— Your goal —
Copy each line from the records below in which the word "pink" is found.

— Input material —
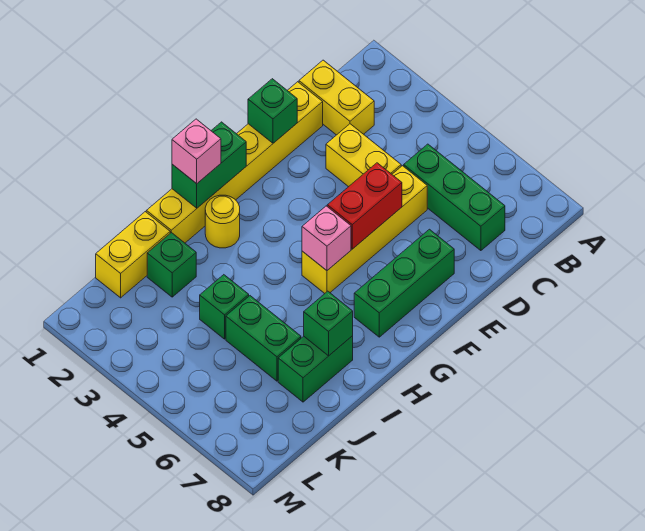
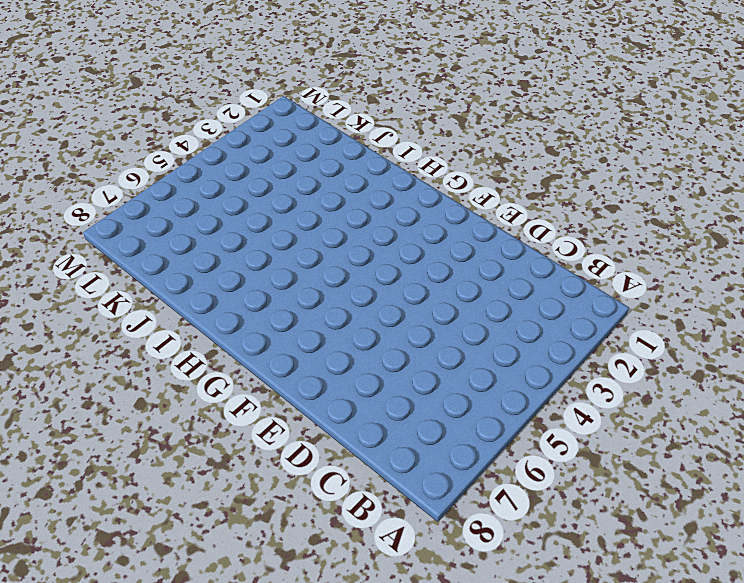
none -> yellow 1x2 brick [299,60,374,135]
none -> green 1x3 brick [404,144,505,251]
none -> yellow 1x6 brick [146,82,323,243]

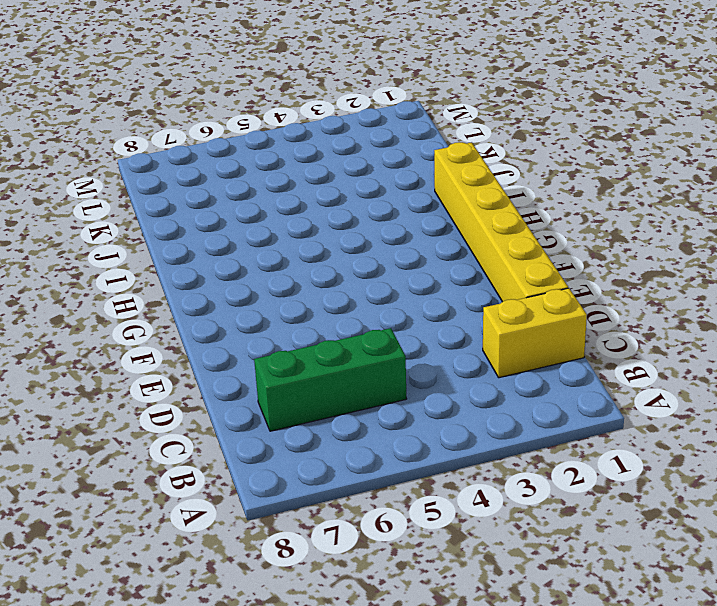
none -> yellow 1x2 brick [326,124,401,187]
none -> yellow 1x4 brick [302,166,427,293]
none -> green 1x3 brick [354,229,454,337]

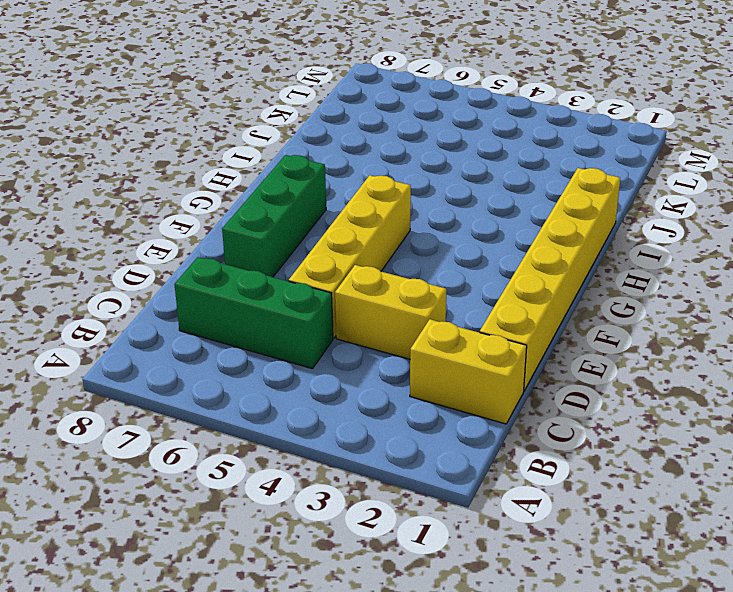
none -> yellow 1x1 round brick [205,195,240,248]
none -> green 1x2 brick [278,336,353,402]
none -> yellow 1x2 brick [96,212,170,298]

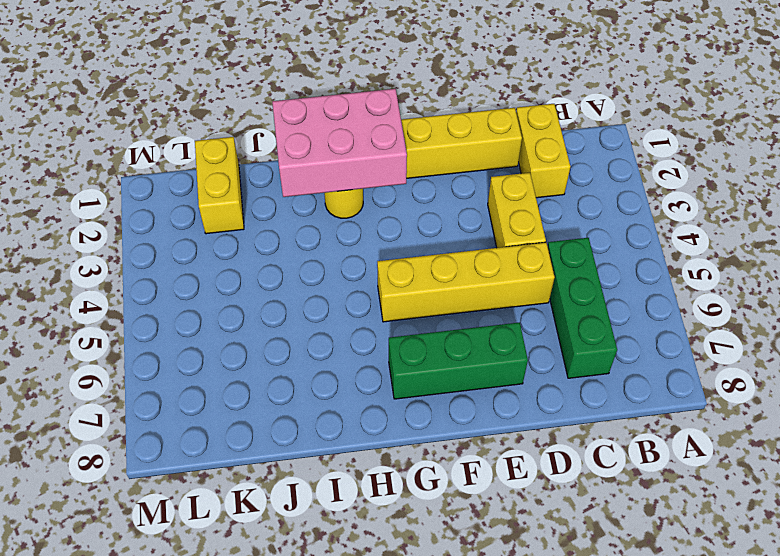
pink 2x3 brick [272,89,407,197] -> green 1x2 brick [172,122,246,208]
yellow 1x2 brick [195,137,244,234] -> yellow 1x2 brick turned to [96,212,170,298]
none -> green 1x2 brick [278,336,353,402]
none -> green 1x1 brick [147,232,196,297]
none -> green 1x1 brick [200,275,249,339]

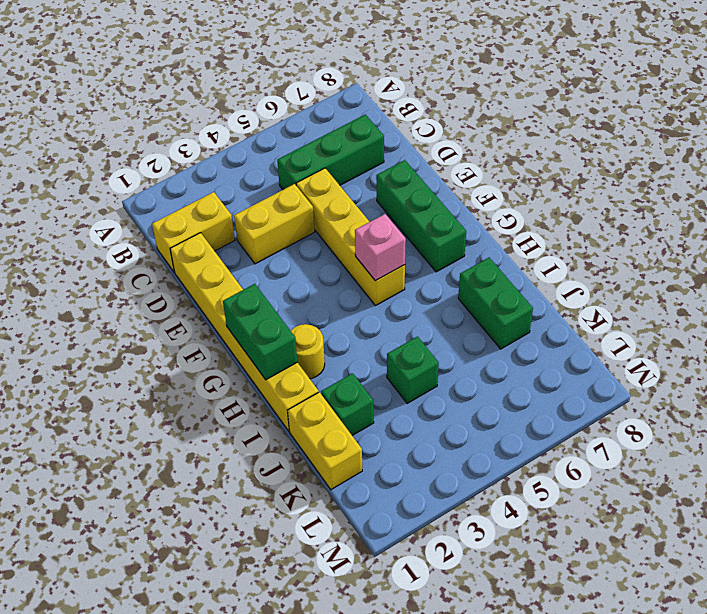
none -> green 1x2 brick [226,296,301,381]
none -> green 1x1 brick [248,79,297,143]
none -> red 1x2 brick [327,163,402,249]

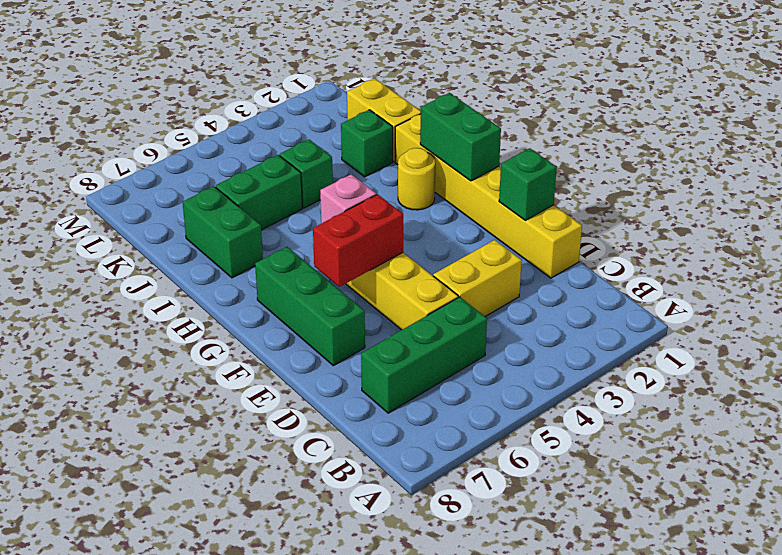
red 1x2 brick [313,194,403,287] -> red 1x2 brick turned to [327,163,402,249]
none -> yellow 1x2 brick [299,60,374,135]
none -> green 1x1 brick [304,291,353,356]
none -> pink 1x1 brick [172,119,221,184]

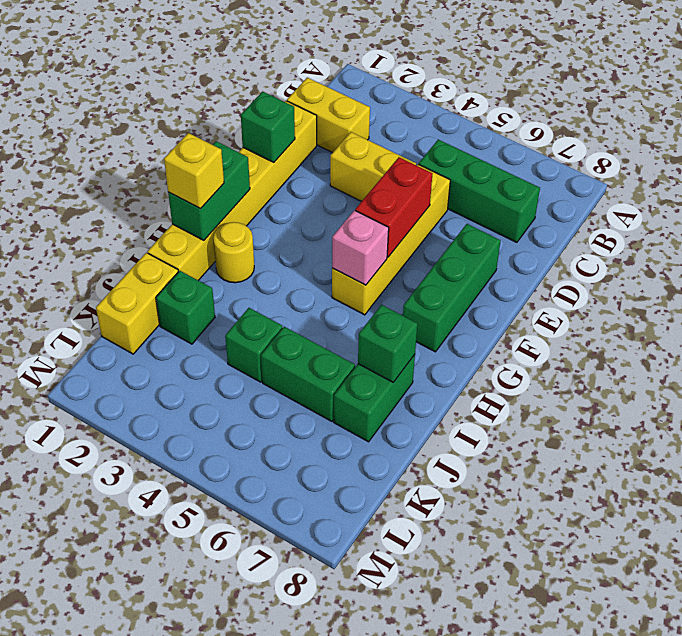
yellow 1x1 brick [164,133,224,209] -> pink 1x1 brick [172,119,221,184]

— Solution to the exercise —
pink 2x3 brick [272,89,407,197] -> green 1x2 brick [172,122,246,208]
none -> pink 1x1 brick [172,119,221,184]
yellow 1x1 brick [164,133,224,209] -> pink 1x1 brick [172,119,221,184]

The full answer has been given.